(Data items)
==========
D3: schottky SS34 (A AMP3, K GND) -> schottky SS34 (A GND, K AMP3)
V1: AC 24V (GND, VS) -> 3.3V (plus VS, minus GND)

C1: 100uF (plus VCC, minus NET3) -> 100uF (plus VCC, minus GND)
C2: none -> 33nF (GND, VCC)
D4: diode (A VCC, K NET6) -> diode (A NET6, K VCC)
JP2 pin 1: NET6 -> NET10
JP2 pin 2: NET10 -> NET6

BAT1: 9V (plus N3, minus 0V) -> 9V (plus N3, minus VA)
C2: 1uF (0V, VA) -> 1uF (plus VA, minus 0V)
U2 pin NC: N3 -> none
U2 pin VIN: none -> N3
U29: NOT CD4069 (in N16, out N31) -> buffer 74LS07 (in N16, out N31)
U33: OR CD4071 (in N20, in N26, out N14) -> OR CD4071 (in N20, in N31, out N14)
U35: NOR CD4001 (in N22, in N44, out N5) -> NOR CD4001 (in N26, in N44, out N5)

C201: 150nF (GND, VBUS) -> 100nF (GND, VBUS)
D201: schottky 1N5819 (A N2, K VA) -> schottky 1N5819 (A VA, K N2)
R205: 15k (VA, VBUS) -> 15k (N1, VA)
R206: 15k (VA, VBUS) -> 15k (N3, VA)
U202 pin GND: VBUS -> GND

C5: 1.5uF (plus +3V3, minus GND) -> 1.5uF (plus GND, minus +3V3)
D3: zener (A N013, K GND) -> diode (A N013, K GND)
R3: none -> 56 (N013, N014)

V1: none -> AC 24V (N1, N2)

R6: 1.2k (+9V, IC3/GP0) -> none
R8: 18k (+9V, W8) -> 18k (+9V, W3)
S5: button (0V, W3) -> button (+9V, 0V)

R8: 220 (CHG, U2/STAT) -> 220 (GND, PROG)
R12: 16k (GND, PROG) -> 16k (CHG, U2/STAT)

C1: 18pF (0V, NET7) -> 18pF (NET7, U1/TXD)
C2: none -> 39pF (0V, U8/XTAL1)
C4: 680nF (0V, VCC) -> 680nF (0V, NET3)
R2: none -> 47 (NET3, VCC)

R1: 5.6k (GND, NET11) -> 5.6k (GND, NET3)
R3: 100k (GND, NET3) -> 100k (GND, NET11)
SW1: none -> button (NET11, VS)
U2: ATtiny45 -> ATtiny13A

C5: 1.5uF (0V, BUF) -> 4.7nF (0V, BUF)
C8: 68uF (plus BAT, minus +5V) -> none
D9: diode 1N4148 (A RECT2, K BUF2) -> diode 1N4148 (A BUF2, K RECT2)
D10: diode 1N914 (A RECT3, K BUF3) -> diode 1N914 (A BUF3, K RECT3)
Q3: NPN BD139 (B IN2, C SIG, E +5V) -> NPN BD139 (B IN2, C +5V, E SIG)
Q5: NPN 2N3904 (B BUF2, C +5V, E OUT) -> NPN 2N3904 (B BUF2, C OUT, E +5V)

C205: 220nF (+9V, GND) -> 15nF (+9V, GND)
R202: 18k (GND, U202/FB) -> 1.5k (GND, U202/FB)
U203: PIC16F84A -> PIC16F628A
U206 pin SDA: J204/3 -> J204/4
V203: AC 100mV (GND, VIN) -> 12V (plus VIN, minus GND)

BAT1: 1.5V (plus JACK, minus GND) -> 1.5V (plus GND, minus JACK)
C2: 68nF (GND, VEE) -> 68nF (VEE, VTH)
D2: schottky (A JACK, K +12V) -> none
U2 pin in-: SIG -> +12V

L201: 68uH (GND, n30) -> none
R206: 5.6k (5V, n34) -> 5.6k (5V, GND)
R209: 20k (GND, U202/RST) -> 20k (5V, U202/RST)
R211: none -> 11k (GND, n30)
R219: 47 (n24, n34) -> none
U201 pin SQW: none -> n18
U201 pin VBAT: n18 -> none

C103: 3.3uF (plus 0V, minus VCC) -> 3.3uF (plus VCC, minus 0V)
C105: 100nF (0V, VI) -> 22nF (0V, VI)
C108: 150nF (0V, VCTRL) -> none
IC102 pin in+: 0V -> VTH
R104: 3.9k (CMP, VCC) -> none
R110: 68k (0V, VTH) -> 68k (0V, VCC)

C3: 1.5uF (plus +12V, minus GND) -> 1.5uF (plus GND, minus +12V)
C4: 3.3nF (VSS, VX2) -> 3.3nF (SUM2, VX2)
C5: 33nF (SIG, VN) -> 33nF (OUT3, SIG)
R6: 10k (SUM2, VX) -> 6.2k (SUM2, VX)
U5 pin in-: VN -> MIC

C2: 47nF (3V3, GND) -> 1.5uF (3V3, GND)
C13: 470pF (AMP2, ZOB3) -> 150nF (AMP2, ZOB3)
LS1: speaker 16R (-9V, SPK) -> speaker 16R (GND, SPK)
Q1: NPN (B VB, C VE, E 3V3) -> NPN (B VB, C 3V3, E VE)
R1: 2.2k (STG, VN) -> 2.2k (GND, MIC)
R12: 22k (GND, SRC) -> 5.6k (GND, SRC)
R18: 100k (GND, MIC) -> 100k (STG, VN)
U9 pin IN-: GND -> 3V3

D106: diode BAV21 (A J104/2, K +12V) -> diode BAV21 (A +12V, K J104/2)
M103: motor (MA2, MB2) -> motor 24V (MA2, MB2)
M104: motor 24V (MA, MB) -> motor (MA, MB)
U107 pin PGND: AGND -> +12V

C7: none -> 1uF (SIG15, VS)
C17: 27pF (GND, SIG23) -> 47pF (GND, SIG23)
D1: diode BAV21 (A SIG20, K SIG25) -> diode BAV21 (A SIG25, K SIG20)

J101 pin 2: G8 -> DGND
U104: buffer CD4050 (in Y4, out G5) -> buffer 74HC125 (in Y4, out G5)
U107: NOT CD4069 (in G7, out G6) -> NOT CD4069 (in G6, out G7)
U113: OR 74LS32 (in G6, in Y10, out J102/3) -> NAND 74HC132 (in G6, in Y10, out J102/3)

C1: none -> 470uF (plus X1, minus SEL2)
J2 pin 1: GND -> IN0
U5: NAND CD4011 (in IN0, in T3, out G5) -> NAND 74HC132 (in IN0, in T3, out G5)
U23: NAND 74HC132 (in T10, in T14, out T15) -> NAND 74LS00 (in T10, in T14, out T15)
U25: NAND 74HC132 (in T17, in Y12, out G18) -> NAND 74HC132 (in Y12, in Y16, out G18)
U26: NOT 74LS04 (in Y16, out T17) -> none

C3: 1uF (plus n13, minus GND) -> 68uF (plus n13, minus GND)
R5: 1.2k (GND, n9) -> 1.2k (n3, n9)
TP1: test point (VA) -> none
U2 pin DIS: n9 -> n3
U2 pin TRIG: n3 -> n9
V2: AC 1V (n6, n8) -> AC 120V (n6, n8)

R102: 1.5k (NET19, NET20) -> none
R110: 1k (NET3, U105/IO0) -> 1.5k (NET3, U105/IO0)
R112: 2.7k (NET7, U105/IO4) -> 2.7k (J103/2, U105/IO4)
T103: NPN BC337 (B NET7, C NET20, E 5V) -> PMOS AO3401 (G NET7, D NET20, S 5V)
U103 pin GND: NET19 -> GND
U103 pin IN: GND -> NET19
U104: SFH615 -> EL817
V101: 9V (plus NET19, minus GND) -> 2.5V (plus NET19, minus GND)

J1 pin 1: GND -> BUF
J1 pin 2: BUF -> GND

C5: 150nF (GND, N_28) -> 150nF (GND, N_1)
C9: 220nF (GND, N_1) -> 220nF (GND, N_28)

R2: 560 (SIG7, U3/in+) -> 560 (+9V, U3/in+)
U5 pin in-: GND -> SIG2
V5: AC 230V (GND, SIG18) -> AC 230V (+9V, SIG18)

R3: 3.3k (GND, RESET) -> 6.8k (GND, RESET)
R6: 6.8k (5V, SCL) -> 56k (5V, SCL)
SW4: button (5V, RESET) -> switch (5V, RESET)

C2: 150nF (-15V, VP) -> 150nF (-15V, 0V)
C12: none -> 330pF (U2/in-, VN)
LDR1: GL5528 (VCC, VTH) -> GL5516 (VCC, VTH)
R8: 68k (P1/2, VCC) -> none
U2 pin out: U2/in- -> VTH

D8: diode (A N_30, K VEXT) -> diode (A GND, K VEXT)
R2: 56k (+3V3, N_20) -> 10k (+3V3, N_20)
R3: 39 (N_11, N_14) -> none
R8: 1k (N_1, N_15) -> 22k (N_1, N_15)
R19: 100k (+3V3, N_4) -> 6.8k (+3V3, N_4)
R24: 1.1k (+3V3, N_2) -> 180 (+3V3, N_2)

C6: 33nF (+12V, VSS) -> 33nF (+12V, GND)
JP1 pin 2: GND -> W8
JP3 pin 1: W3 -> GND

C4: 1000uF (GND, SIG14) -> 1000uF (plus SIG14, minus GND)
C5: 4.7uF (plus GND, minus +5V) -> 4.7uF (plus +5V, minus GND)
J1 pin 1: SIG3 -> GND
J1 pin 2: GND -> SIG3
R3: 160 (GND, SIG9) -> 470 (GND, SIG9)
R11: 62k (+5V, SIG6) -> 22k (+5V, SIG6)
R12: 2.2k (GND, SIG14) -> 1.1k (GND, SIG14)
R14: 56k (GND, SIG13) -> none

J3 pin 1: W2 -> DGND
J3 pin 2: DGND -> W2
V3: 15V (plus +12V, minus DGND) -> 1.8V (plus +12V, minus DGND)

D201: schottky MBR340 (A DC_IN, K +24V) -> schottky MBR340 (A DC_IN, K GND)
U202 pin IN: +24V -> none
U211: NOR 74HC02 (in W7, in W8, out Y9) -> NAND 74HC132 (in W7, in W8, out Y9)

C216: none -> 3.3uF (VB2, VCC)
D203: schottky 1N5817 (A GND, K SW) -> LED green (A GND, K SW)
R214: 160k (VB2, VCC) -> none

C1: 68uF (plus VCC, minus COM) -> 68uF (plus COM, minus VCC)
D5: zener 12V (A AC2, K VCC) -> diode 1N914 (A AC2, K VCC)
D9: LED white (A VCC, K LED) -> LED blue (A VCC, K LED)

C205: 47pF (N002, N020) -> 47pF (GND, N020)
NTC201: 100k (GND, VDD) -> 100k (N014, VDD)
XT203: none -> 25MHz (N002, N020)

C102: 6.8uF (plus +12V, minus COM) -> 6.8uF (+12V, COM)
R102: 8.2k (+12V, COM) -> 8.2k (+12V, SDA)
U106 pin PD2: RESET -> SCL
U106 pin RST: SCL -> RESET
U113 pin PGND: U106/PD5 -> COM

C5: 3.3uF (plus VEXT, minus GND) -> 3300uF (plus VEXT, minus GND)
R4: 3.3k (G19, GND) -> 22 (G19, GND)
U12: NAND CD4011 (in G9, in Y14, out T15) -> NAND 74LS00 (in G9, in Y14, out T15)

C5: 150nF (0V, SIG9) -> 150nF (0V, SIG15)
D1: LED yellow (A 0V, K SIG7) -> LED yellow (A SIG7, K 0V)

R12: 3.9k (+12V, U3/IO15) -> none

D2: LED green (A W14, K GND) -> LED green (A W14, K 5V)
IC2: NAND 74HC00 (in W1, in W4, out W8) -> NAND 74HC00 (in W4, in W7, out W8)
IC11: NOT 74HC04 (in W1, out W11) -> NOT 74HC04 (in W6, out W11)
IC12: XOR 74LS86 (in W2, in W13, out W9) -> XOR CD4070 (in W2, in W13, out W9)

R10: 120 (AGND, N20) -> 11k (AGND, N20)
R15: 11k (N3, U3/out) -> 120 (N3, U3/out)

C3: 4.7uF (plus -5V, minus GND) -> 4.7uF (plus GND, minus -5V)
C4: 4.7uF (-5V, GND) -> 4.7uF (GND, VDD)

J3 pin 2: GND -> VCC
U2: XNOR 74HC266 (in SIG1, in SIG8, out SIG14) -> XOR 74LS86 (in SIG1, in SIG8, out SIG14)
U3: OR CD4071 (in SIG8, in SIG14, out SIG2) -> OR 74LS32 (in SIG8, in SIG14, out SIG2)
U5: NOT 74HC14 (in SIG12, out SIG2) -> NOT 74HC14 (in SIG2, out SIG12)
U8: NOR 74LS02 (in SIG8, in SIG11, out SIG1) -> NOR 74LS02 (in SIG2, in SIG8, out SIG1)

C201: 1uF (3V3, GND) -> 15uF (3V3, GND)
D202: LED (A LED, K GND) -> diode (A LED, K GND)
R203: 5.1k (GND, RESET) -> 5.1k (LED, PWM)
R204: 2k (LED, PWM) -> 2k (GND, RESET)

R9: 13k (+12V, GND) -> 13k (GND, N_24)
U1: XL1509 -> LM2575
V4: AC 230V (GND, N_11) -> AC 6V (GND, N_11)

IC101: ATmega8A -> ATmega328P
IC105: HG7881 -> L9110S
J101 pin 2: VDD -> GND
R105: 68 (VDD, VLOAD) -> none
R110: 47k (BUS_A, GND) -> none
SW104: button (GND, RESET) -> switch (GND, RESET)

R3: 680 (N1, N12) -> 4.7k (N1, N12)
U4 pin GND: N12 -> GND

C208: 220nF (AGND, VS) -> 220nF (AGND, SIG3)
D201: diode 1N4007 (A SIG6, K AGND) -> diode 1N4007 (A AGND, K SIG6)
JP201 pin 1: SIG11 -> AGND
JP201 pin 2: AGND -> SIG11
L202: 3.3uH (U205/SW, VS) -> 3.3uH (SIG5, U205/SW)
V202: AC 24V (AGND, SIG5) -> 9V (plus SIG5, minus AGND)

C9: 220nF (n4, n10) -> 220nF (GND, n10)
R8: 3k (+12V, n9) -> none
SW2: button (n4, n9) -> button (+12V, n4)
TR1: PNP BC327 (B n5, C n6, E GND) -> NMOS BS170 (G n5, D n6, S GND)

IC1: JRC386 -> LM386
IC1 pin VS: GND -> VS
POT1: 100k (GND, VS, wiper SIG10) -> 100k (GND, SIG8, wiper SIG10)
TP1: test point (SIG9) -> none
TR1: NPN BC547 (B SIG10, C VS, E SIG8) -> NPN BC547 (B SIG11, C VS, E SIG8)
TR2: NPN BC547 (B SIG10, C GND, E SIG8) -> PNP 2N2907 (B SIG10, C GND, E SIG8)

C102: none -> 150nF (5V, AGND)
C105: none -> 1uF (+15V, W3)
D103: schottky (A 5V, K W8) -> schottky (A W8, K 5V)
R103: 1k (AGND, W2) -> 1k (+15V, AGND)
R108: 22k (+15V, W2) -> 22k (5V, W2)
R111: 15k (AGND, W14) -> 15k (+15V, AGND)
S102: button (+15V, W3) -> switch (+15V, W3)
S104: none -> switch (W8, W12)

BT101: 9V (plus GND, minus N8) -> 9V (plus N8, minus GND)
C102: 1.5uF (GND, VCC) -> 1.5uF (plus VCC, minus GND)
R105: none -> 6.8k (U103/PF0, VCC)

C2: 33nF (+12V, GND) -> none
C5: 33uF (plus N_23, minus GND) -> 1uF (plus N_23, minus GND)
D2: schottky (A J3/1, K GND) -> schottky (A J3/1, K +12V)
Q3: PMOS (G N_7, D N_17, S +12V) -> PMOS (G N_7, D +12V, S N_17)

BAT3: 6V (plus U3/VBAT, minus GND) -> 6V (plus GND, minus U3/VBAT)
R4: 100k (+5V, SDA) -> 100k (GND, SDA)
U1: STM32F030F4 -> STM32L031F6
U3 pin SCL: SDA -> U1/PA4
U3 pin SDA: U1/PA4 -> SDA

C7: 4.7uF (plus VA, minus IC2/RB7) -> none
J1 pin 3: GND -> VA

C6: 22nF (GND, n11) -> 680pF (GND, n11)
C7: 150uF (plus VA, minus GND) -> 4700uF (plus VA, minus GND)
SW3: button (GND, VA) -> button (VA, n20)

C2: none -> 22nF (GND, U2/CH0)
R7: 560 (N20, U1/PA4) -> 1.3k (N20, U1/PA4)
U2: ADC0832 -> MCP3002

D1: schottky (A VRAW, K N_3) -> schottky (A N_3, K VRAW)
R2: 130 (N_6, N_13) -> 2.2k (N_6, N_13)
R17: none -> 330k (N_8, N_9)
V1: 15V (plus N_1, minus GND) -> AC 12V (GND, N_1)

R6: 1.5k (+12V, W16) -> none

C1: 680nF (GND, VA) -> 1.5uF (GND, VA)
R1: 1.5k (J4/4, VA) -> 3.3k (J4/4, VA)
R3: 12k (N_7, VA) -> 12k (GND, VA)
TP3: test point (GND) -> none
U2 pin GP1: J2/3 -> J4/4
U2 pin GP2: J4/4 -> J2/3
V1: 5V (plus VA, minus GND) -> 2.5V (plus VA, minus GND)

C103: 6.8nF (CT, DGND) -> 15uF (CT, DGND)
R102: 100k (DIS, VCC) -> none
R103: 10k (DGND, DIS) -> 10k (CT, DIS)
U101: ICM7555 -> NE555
==========
(WHAT THIS TASK INVOLVES) Whenever a line of the data above includes the word "zener", copy that line.

(RESPONSE)
D3: zener (A N013, K GND) -> diode (A N013, K GND)
D5: zener 12V (A AC2, K VCC) -> diode 1N914 (A AC2, K VCC)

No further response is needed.